» **What is needed**: Within the entries below, every line containing "this" is to be copied.
─── Data for processing ───
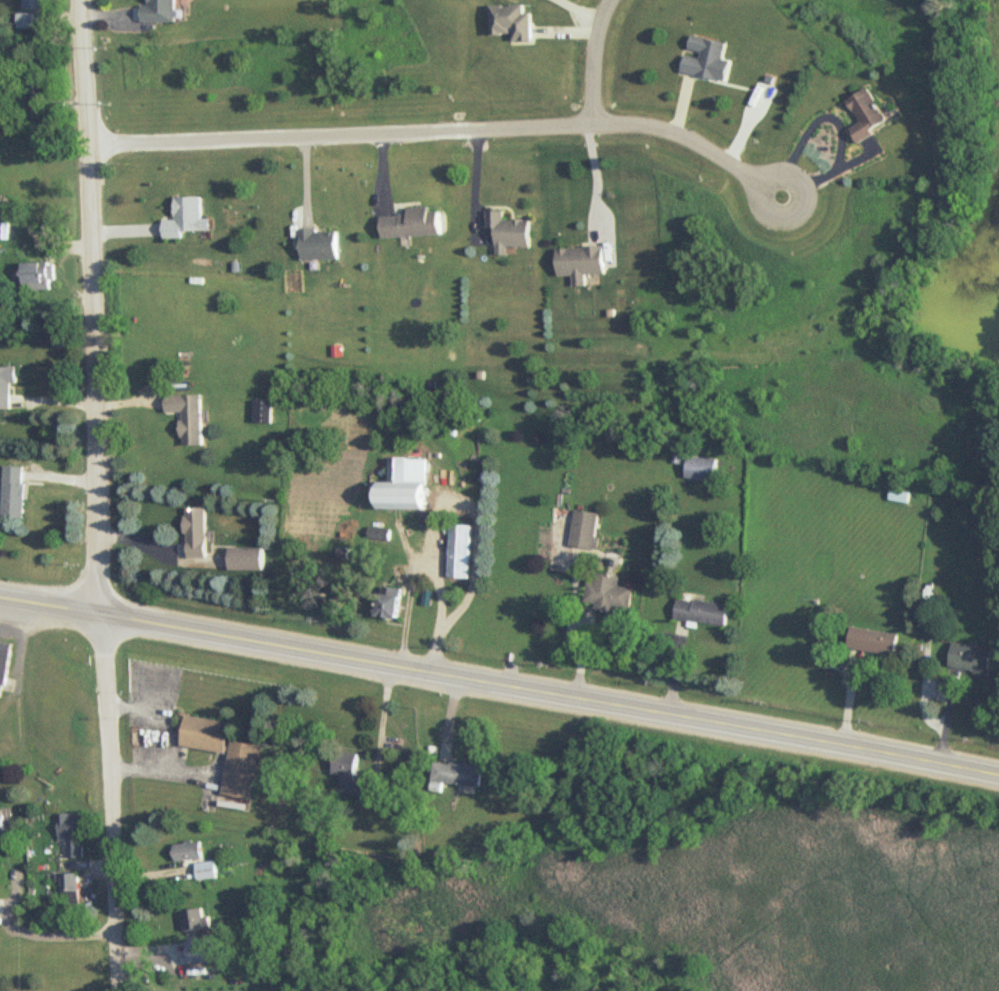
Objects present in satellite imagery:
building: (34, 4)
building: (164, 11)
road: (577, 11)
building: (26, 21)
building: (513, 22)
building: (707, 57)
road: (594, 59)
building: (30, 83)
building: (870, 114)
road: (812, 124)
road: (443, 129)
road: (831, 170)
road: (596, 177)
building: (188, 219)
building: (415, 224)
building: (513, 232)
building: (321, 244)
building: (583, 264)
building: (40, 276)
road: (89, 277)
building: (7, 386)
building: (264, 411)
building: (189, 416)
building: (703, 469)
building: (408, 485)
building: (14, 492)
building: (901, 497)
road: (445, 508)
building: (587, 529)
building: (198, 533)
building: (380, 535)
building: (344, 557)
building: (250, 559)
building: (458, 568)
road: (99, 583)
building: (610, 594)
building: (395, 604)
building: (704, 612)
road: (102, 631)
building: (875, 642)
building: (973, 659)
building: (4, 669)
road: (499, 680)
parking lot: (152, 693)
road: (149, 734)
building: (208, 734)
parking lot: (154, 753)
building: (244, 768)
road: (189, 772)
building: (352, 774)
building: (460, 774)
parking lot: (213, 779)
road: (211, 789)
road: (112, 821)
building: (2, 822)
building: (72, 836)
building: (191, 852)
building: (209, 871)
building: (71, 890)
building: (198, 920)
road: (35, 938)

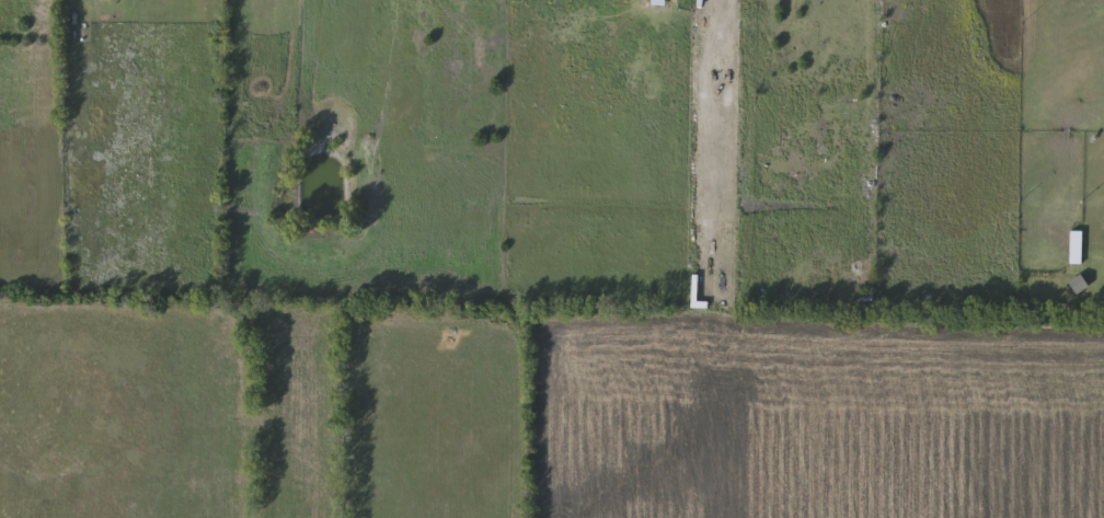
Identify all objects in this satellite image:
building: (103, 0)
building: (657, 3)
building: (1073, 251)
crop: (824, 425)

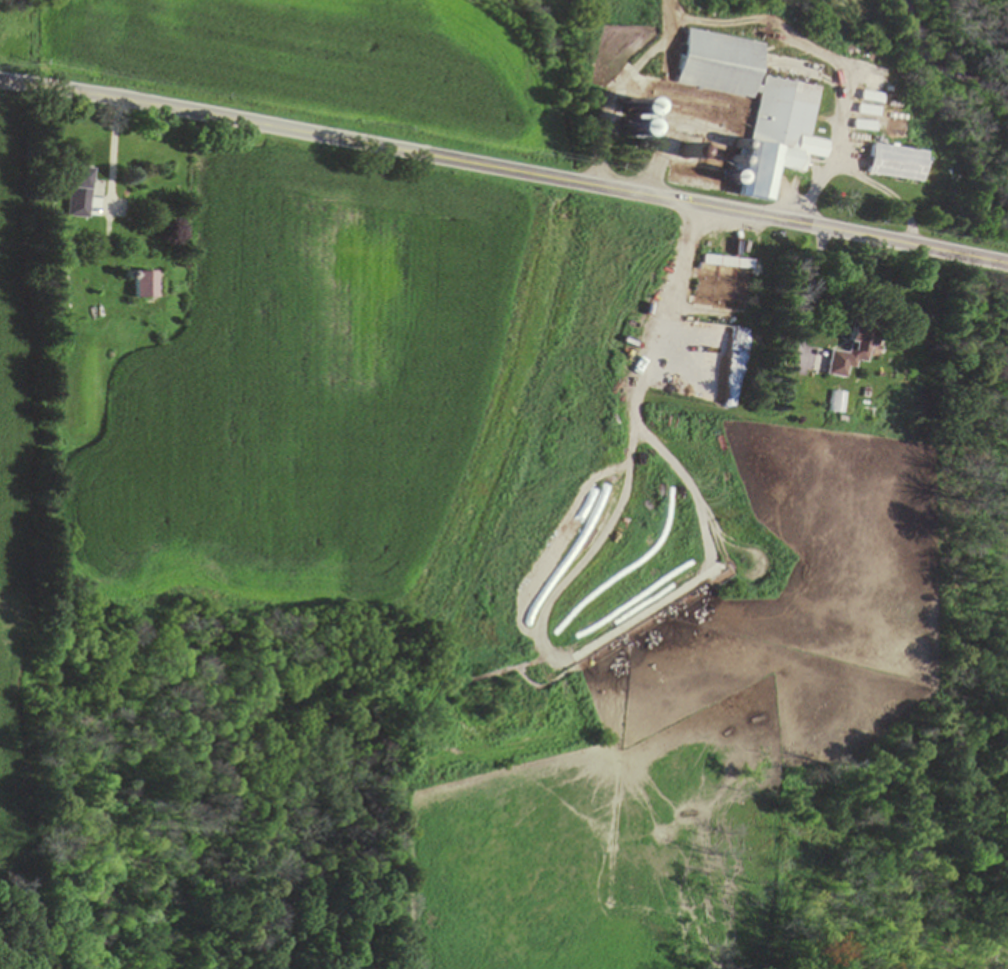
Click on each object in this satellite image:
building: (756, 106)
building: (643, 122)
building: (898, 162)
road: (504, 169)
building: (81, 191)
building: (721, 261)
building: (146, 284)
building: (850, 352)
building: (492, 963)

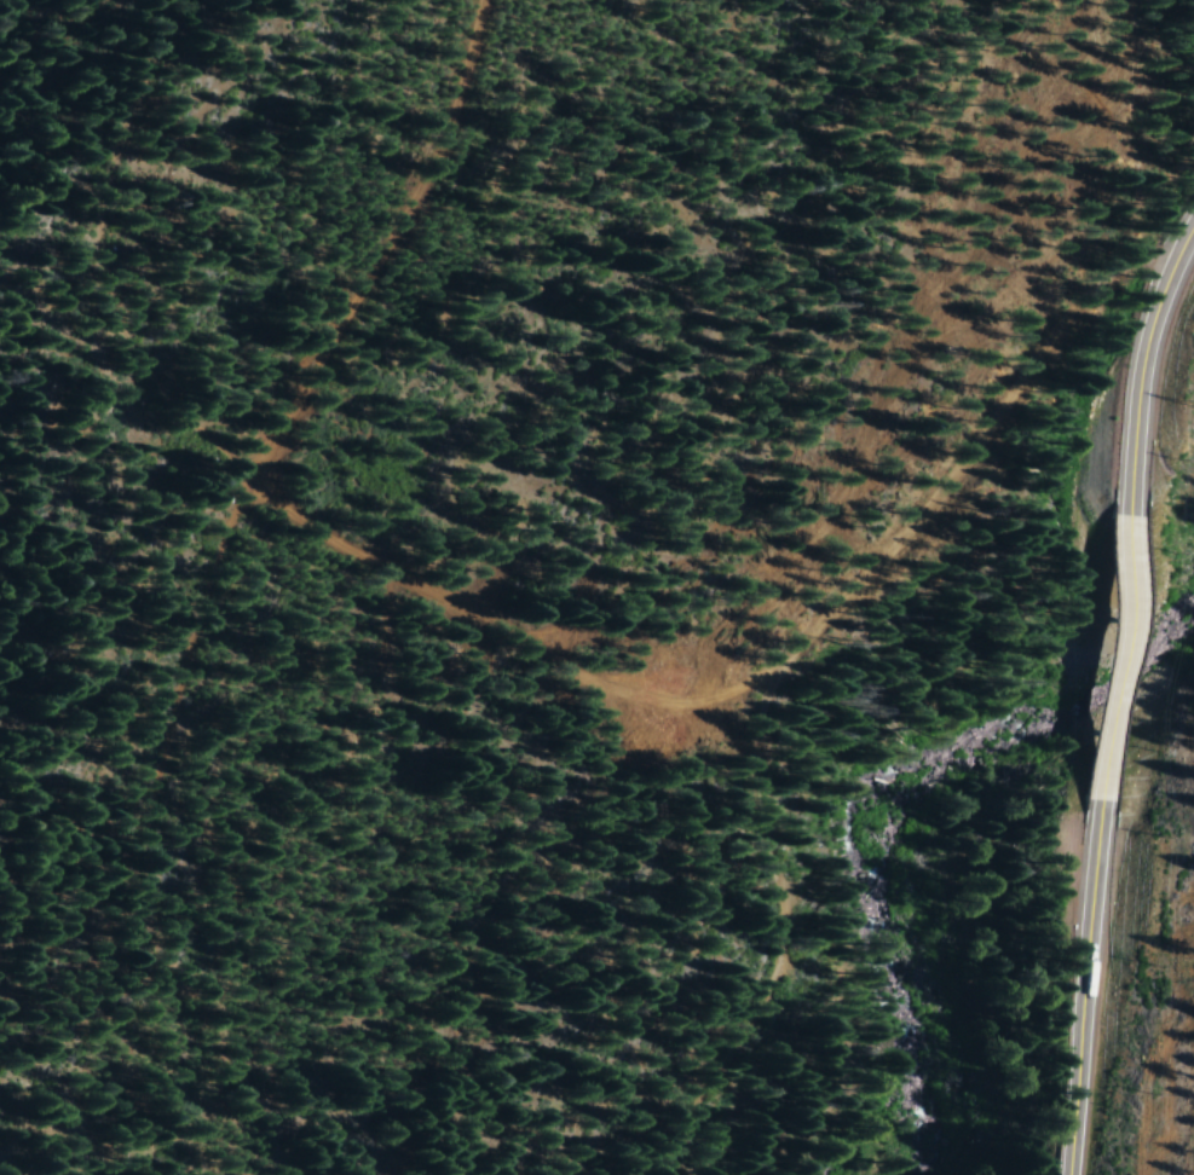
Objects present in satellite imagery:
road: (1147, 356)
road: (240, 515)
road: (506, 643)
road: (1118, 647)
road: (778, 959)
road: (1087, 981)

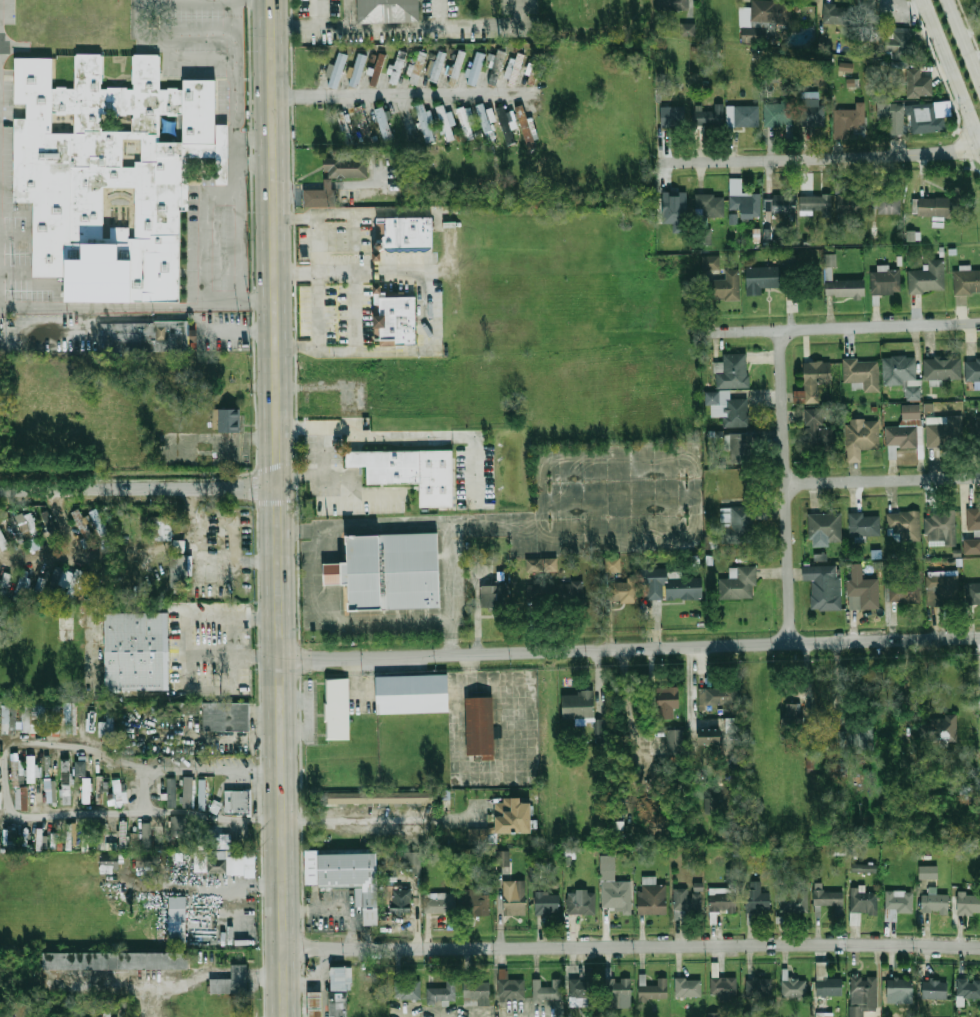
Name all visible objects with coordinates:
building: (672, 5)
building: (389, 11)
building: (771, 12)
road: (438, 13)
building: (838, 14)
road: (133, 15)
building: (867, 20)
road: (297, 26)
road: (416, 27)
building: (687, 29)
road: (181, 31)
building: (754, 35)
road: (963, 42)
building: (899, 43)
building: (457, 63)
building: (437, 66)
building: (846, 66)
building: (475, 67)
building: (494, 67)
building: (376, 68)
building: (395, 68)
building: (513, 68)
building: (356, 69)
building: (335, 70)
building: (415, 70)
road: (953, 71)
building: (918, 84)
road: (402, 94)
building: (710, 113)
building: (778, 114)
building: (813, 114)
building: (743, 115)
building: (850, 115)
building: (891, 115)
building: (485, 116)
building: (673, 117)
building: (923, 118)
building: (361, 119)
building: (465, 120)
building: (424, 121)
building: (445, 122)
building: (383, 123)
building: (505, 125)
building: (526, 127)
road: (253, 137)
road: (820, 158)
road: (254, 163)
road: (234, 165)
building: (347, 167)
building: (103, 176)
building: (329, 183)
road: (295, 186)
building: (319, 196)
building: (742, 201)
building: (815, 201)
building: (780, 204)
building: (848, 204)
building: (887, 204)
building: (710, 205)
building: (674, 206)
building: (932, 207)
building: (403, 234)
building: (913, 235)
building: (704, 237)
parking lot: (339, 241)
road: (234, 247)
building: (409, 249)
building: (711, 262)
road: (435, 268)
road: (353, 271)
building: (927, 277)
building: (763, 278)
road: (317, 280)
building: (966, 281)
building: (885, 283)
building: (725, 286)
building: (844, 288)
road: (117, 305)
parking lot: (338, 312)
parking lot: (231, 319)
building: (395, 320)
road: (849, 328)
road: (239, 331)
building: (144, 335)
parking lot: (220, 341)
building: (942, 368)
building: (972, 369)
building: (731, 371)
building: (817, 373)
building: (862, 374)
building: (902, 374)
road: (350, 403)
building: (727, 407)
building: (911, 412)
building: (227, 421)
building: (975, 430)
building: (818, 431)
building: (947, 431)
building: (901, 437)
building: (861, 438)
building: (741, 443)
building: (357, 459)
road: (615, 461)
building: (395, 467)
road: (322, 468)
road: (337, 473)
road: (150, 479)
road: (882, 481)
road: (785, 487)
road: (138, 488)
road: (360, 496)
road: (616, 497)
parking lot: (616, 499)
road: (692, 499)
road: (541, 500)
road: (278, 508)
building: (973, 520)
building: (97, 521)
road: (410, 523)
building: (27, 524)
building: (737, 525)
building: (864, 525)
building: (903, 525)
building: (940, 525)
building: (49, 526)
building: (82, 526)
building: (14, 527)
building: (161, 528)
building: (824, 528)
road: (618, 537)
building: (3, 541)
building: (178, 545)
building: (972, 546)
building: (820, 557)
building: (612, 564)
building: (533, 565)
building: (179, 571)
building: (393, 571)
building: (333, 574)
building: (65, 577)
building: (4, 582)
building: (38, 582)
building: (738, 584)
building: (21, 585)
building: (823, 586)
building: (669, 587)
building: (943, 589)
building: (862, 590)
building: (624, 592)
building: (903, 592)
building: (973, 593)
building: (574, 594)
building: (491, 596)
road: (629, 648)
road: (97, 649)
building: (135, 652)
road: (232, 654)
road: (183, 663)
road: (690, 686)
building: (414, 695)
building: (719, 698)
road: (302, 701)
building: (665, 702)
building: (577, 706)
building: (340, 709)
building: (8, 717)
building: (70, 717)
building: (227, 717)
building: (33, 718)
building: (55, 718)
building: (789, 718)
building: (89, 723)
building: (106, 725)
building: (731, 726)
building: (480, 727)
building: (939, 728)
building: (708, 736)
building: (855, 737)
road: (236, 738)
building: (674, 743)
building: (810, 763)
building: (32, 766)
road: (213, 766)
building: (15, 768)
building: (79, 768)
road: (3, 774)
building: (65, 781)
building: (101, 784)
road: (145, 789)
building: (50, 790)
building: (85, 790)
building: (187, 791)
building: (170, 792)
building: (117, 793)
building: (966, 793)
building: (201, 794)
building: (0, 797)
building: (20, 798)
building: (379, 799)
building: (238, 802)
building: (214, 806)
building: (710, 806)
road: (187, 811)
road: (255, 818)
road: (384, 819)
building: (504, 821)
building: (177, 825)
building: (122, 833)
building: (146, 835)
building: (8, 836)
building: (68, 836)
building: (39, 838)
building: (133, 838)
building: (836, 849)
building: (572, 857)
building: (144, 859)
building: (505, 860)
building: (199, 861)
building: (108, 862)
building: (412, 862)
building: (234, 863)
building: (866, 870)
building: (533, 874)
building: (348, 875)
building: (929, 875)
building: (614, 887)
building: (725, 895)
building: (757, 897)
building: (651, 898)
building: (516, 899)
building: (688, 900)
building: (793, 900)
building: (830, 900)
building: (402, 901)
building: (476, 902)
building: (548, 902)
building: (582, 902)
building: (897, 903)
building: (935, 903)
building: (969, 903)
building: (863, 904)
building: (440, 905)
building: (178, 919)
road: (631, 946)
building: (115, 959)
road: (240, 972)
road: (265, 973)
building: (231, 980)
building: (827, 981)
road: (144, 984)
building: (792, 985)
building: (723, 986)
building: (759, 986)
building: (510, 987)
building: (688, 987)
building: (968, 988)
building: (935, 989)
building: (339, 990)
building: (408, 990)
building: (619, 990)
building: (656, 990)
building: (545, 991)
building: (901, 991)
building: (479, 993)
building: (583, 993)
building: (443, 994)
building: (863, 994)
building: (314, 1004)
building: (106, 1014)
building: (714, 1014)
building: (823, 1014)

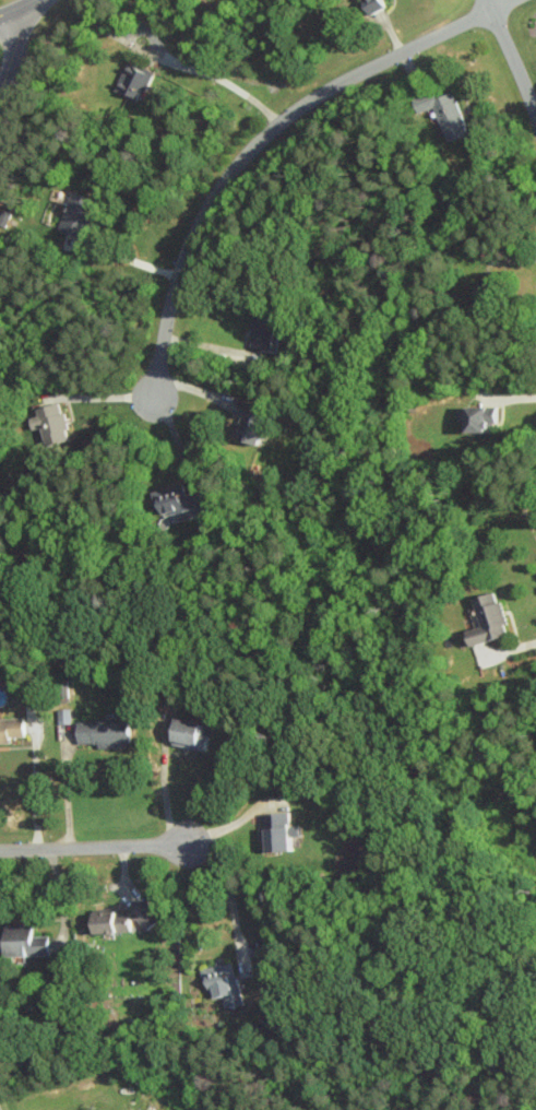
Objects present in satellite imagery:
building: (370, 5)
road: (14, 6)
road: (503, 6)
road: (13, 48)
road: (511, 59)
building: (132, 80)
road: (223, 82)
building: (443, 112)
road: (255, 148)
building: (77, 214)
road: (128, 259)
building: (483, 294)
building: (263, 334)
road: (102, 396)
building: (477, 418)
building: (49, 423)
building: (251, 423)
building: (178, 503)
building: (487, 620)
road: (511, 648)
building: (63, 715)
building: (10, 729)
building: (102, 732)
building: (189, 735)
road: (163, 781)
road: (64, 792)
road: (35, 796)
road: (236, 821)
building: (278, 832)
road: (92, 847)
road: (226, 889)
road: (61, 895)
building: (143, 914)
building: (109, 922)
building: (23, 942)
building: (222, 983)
───
» **The completed task**:
Identify all objects in this satellite image:
Click on each object in this satellite image:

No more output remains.